▶ **WORK TO COMPLETE**
Copy out the notation in each of the rows below character for character, omitting the pictures.

▶ **TASK DATA**
━━━━━━━━━━━━━━━━━━━━

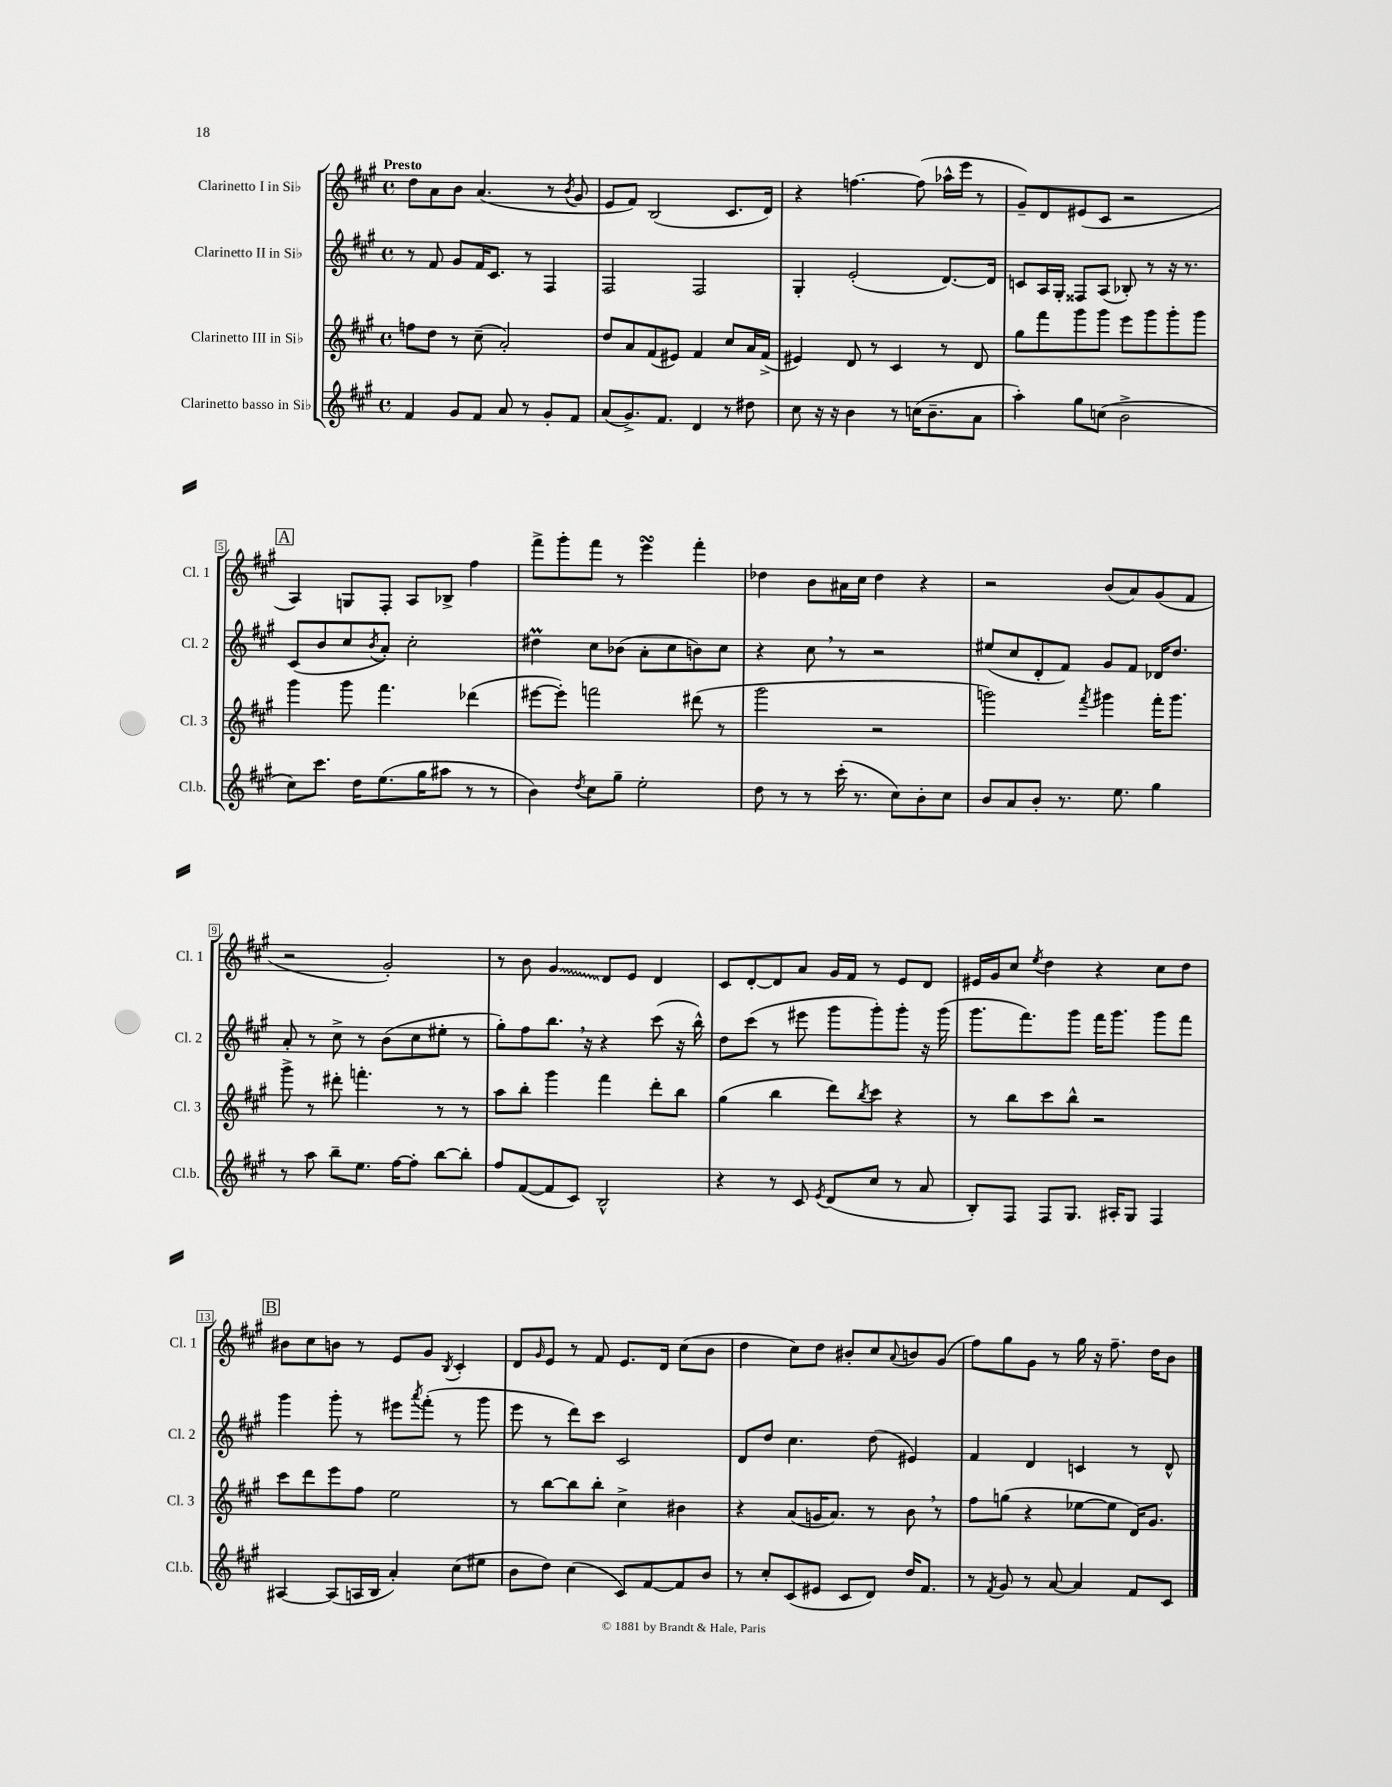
<<
\new StaffGroup <<
\new Staff = "s0" \with { instrumentName = "Clarinetto I in Sib" shortInstrumentName = "Cl. 1" } {
    \clef treble \key a \major \defaultTimeSignature \time 4/4 \tempo "Presto"
    d''8 a'8 b'8 a'4.( r8 \acciaccatura { b'8 } gis'8 |
    e'8 fis'8) b2( cis'8. d'16) |
    r4 f''4.~ f''8( aes''16-^ e'''16 r8 |
    gis'8--) d'8 eis'8( cis'8 r2 |
    \mark \markup { \box "A" } a4) g8 fis8-. a8 bes8-> fis''4 |
    fis'''8-> gis'''8-. fis'''8 r8 e'''4\turn fis'''4-. |
    des''4 b'8 ais'16 cis''16 des''4 r4 |
    r2 b'8( a'8) gis'8( fis'8 |
    r2 gis'2-.) |
    r8 b'8 \once \override Glissando.style = #'zigzag gis'4\glissando d'8 e'8 d'4 |
    cis'8 d'8~-. d'8 a'8 gis'16 fis'16 r8 e'8 d'8 |
    eis'16 gis'16 cis''8 \acciaccatura { e''8 } d''4 r4 cis''8 d''8 |
    \mark \markup { \box "B" } bis'8 cis''8 b'8 r8 e'8 gis'8 \acciaccatura { b8 } cis'4-. |
    d'8 \grace { gis'16 } e'8 r8 fis'8 e'8. d'16 cis''8( b'8 |
    d''4 cis''8) d''8 bis'8-. cis''8 \appoggiatura { a'8 } b'8 gis'8( |
    fis''8) gis''8 gis'8 r8 gis''16 r16 fis''8.-- d''16 b'8 \bar "|." |
}
\new Staff = "s1" \with { instrumentName = "Clarinetto II in Sib" shortInstrumentName = "Cl. 2" } {
    \clef treble \key a \major \defaultTimeSignature \time 4/4
    r8 fis'8 gis'8 fis'16 cis'8. r8 fis4 |
    fis2 fis2 |
    gis4-. e'2-.( d'8.~) d'16 |
    c'8 a16 gis16-. fisis8 a8( bes8-.) r8 r16 r8. |
    \mark \markup { \box "A" } cis'8( b'8 cis''8 \acciaccatura { b'8 } a'8-.) cis''2-. |
    dis''4\prall cis''8 bes'8( a'8-. cis''8 b'8) cis''8 |
    r4 cis''8 \breathe r8 r2 |
    eis''8( cis''8 d'8-. fis'8) gis'8 fis'8 des'16 d''8. |
    a'8-. r8 cis''8-> r8 b'8( cis''8 eis''8-. r8 |
    gis''8-.) fis''8 b''8. \breathe r16 r4 cis'''8( r16 b''16-^) |
    d''8 cis'''8( r8 eis'''8 gis'''8 gis'''8-.) gis'''8-. r16 gis'''16( |
    gis'''8. fis'''8.) gis'''8 fis'''16 gis'''8. gis'''8 fis'''8 |
    \mark \markup { \box "B" } gis'''4 gis'''8-. r8 eis'''8 \acciaccatura { a'''8 } fis'''8-.( r8 gis'''8 |
    e'''8 r8 d'''8) cis'''8 cis'2 |
    d'8 d''8 cis''4. d''8( eis'4) |
    fis'4 d'4 c'4 r8 d'8-^ \bar "|." |
}
\new Staff = "s2" \with { instrumentName = "Clarinetto III in Sib" shortInstrumentName = "Cl. 3" } {
    \clef treble \key a \major \defaultTimeSignature \time 4/4
    f''8 d''8 r8 cis''8--( a'2-.) |
    d''8 a'8 fis'8( eis'8) fis'4 cis''8 a'16 fis'16->( |
    eis'4) d'8 r8 cis'4 r8 d'8 |
    gis''8 fis'''8 gis'''8 gis'''8 e'''8 gis'''8 gis'''8-. gis'''8 |
    \mark \markup { \box "A" } gis'''4 gis'''8 fis'''4. des'''4( |
    eis'''8~ eis'''8-.) f'''2 dis'''8( r8 |
    gis'''2 r2 |
    g'''2) \acciaccatura { fis'''8 } gis'''4 fis'''16-. gis'''8. |
    gis'''8-> r8 dis'''8-. f'''4.-. r8 r8 |
    a''8 b''8-. gis'''4 fis'''4 d'''8-. b''8 |
    gis''4( b''4 d'''8) \acciaccatura { b''8 } cis'''8 r4 |
    r8 b''8 cis'''8 b''8-^ r2 |
    \mark \markup { \box "B" } cis'''8 d'''8 e'''8 fis''8 e''2 |
    r8 b''8~ b''8 b''8-. cis''4-> bis'4 |
    r4 a'8( g'16 a'8.) r8 b'8 \breathe r8 |
    fis''8 g''8( r4 ees''8~ ees''8 d'16) gis'8. \bar "|." |
}
\new Staff = "s3" \with { instrumentName = "Clarinetto basso in Sib" shortInstrumentName = "Cl.b." } {
    \clef treble \key a \major \defaultTimeSignature \time 4/4
    fis'4 gis'8 fis'8 a'8 r8 gis'8-. fis'8 |
    a'8( gis'8.->) fis'8. d'4 r8 dis''8 |
    cis''8 r16 r16 b'4 r8 c''16( b'8.-- a'8 |
    a''4-.) gis''8 c''8( b'2-> |
    \mark \markup { \box "A" } cis''8) cis'''8. d''16 e''8.( gis''16 ais''8 r8 r8 |
    b'4) \acciaccatura { d''8 } cis''8 gis''8-- e''2-. |
    d''8 r8 r8 cis'''16-.( r8. cis''8) b'8-. cis''8 |
    b'8 a'8 b'8-. r8. e''8. gis''4 |
    r8 a''8 b''8-- e''8. fis''16~ fis''8-. b''8~ b''8-. |
    fis''8 fis'8~( fis'8 cis'8) b2-^ |
    r4 r8 cis'8 \acciaccatura { e'8 } d'8( cis''8 r8 a'8 |
    b8-.) fis8 fis8 gis8. ais16-. gis8 fis4 |
    \mark \markup { \box "B" } ais4~ ais8( a16 b16 a'4-.) cis''8( eis''8 |
    b'8 d''8) cis''4( cis'8) fis'8~ fis'8 b'8 |
    r8 cis''8-. cis'8( eis'8 cis'8 d'8) d''16 fis'8. |
    r8 \acciaccatura { fis'8 } gis'8 r8 a'8~ a'4 fis'8 cis'8 \bar "|." |
}
>>
>>
\layout { \context { \Score \override BarNumber.stencil = #(make-stencil-boxer 0.1 0.3 ly:text-interface::print) } }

━━━━━━━━━━━━━━━━━━━━

▶ **ANSWER TO THE TASK**
<<
\new StaffGroup <<
\new Staff = "s0" \with { instrumentName = "Clarinetto I in Sib" shortInstrumentName = "Cl. 1" } {
    \clef treble \key a \major \defaultTimeSignature \time 4/4 \tempo "Presto"
    d''8 a'8 b'8 a'4.( r8 \acciaccatura { b'8 } gis'8 |
    e'8 fis'8) b2( cis'8. d'16) |
    r4 f''4.~ f''8( aes''16-^ e'''16 r8 |
    gis'8--) d'8 eis'8( cis'8 r2 |
    \mark \markup { \box "A" } a4) g8 fis8-. a8 bes8-> fis''4 |
    fis'''8-> gis'''8-. fis'''8 r8 e'''4\turn fis'''4-. |
    des''4 b'8 ais'16 cis''16 des''4 r4 |
    r2 b'8( a'8) gis'8( fis'8 |
    r2 gis'2-.) |
    r8 b'8 \once \override Glissando.style = #'zigzag gis'4\glissando d'8 e'8 d'4 |
    cis'8 d'8~-. d'8 a'8 gis'16 fis'16 r8 e'8 d'8 |
    eis'16 gis'16 cis''8 \acciaccatura { e''8 } d''4 r4 cis''8 d''8 |
    \mark \markup { \box "B" } bis'8 cis''8 b'8 r8 e'8 gis'8 \acciaccatura { b8 } cis'4-. |
    d'8 \grace { gis'16 } e'8 r8 fis'8 e'8. d'16 cis''8( b'8 |
    d''4 cis''8) d''8 bis'8-. cis''8 \appoggiatura { a'8 } b'8 gis'8( |
    fis''8) gis''8 gis'8 r8 gis''16 r16 fis''8.-- d''16 b'8 \bar "|." |
}
\new Staff = "s1" \with { instrumentName = "Clarinetto II in Sib" shortInstrumentName = "Cl. 2" } {
    \clef treble \key a \major \defaultTimeSignature \time 4/4
    r8 fis'8 gis'8 fis'16 cis'8. r8 fis4 |
    fis2 fis2 |
    gis4-. e'2-.( d'8.~) d'16 |
    c'8 a16 gis16-. fisis8 a8( bes8-.) r8 r16 r8. |
    \mark \markup { \box "A" } cis'8( b'8 cis''8 \acciaccatura { b'8 } a'8-.) cis''2-. |
    dis''4\prall cis''8 bes'8( a'8-. cis''8 b'8) cis''8 |
    r4 cis''8 \breathe r8 r2 |
    eis''8( cis''8 d'8-. fis'8) gis'8 fis'8 des'16 d''8. |
    a'8-. r8 cis''8-> r8 b'8( cis''8 eis''8-. r8 |
    gis''8-.) fis''8 b''8. \breathe r16 r4 cis'''8( r16 b''16-^) |
    d''8 cis'''8( r8 eis'''8 gis'''8 gis'''8-.) gis'''8-. r16 gis'''16( |
    gis'''8. fis'''8.) gis'''8 fis'''16 gis'''8. gis'''8 fis'''8 |
    \mark \markup { \box "B" } gis'''4 gis'''8-. r8 eis'''8 \acciaccatura { a'''8 } fis'''8-.( r8 gis'''8 |
    e'''8 r8 d'''8) cis'''8 cis'2 |
    d'8 d''8 cis''4. d''8( eis'4) |
    fis'4 d'4 c'4 r8 d'8-^ \bar "|." |
}
\new Staff = "s2" \with { instrumentName = "Clarinetto III in Sib" shortInstrumentName = "Cl. 3" } {
    \clef treble \key a \major \defaultTimeSignature \time 4/4
    f''8 d''8 r8 cis''8--( a'2-.) |
    d''8 a'8 fis'8( eis'8) fis'4 cis''8 a'16 fis'16->( |
    eis'4) d'8 r8 cis'4 r8 d'8 |
    gis''8 fis'''8 gis'''8 gis'''8 e'''8 gis'''8 gis'''8-. gis'''8 |
    \mark \markup { \box "A" } gis'''4 gis'''8 fis'''4. des'''4( |
    eis'''8~ eis'''8-.) f'''2 dis'''8( r8 |
    gis'''2 r2 |
    g'''2) \acciaccatura { fis'''8 } gis'''4 fis'''16-. gis'''8. |
    gis'''8-> r8 dis'''8-. f'''4.-. r8 r8 |
    a''8 b''8-. gis'''4 fis'''4 d'''8-. b''8 |
    gis''4( b''4 d'''8) \acciaccatura { b''8 } cis'''8 r4 |
    r8 b''8 cis'''8 b''8-^ r2 |
    \mark \markup { \box "B" } cis'''8 d'''8 e'''8 fis''8 e''2 |
    r8 b''8~ b''8 b''8-. cis''4-> bis'4 |
    r4 a'8( g'16 a'8.) r8 b'8 \breathe r8 |
    fis''8 g''8( r4 ees''8~ ees''8 d'16) gis'8. \bar "|." |
}
\new Staff = "s3" \with { instrumentName = "Clarinetto basso in Sib" shortInstrumentName = "Cl.b." } {
    \clef treble \key a \major \defaultTimeSignature \time 4/4
    fis'4 gis'8 fis'8 a'8 r8 gis'8-. fis'8 |
    a'8( gis'8.->) fis'8. d'4 r8 dis''8 |
    cis''8 r16 r16 b'4 r8 c''16( b'8.-- a'8 |
    a''4-.) gis''8 c''8( b'2-> |
    \mark \markup { \box "A" } cis''8) cis'''8. d''16 e''8.( gis''16 ais''8 r8 r8 |
    b'4) \acciaccatura { d''8 } cis''8 gis''8-- e''2-. |
    d''8 r8 r8 cis'''16-.( r8. cis''8) b'8-. cis''8 |
    b'8 a'8 b'8-. r8. e''8. gis''4 |
    r8 a''8 b''8-- e''8. fis''16~ fis''8-. b''8~ b''8-. |
    fis''8 fis'8~( fis'8 cis'8) b2-^ |
    r4 r8 cis'8 \acciaccatura { e'8 } d'8( cis''8 r8 a'8 |
    b8-.) fis8 fis8 gis8. ais16-. gis8 fis4 |
    \mark \markup { \box "B" } ais4~ ais8( a16 b16 a'4-.) cis''8( eis''8 |
    b'8 d''8) cis''4( cis'8) fis'8~ fis'8 b'8 |
    r8 cis''8-. cis'8( eis'8 cis'8 d'8) d''16 fis'8. |
    r8 \acciaccatura { fis'8 } gis'8 r8 a'8~ a'4 fis'8 cis'8 \bar "|." |
}
>>
>>
\layout { \context { \Score \override BarNumber.stencil = #(make-stencil-boxer 0.1 0.3 ly:text-interface::print) } }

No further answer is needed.